*** Opening The data ***
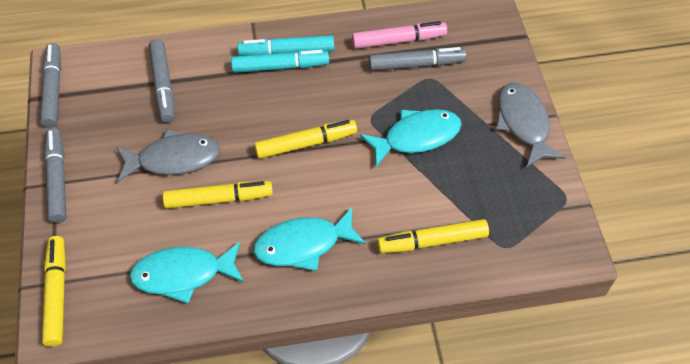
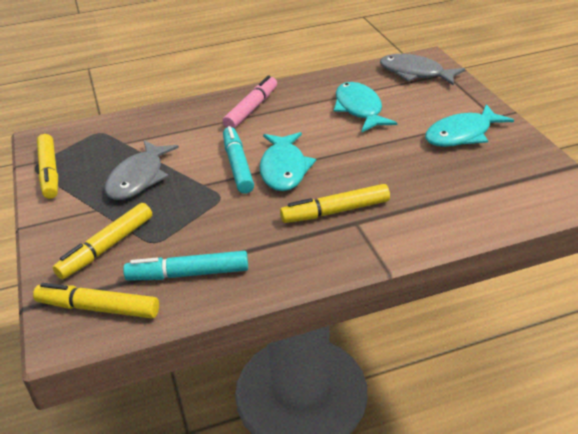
grey marker: 4 -> 0

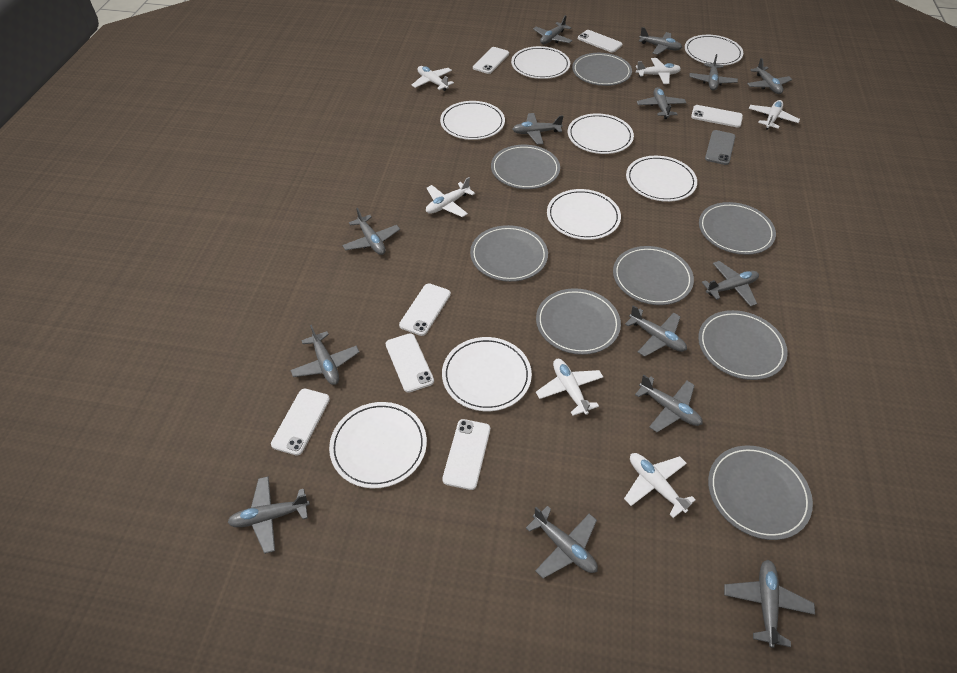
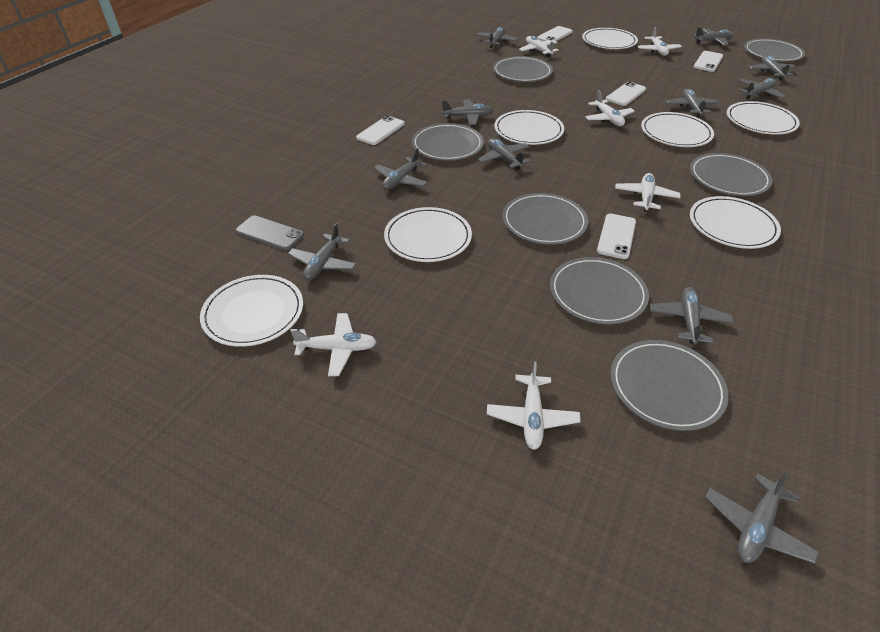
grey plane: 14 -> 11
grey plate: 8 -> 7
white phone: 7 -> 5
white plate: 8 -> 7

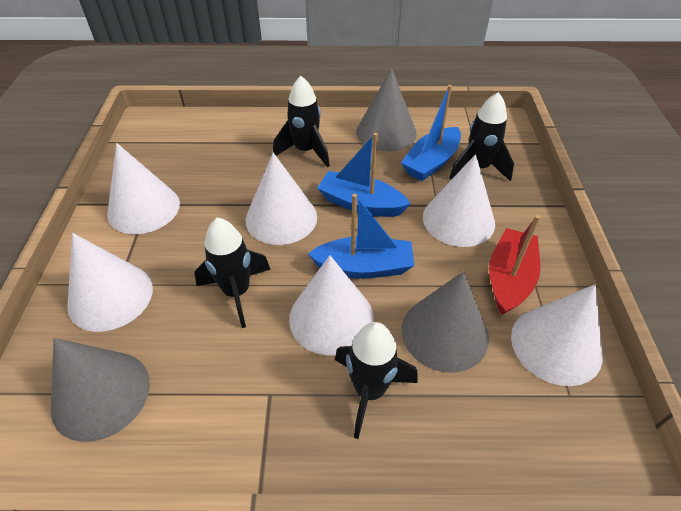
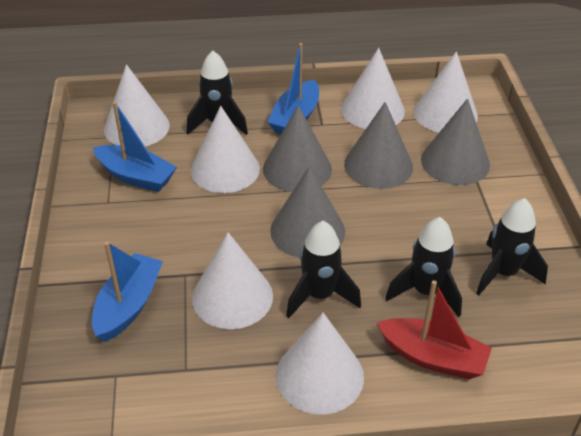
grey cone: 3 -> 4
*** Closing The data ***
Problem statement:
From the line containing "grey plane: 14 -> 11" down to the last line of the data, print every line exactly and nothing else. Pictures stay out of the copy.

Result of this task:
grey plane: 14 -> 11
grey plate: 8 -> 7
white phone: 7 -> 5
white plate: 8 -> 7

grey cone: 3 -> 4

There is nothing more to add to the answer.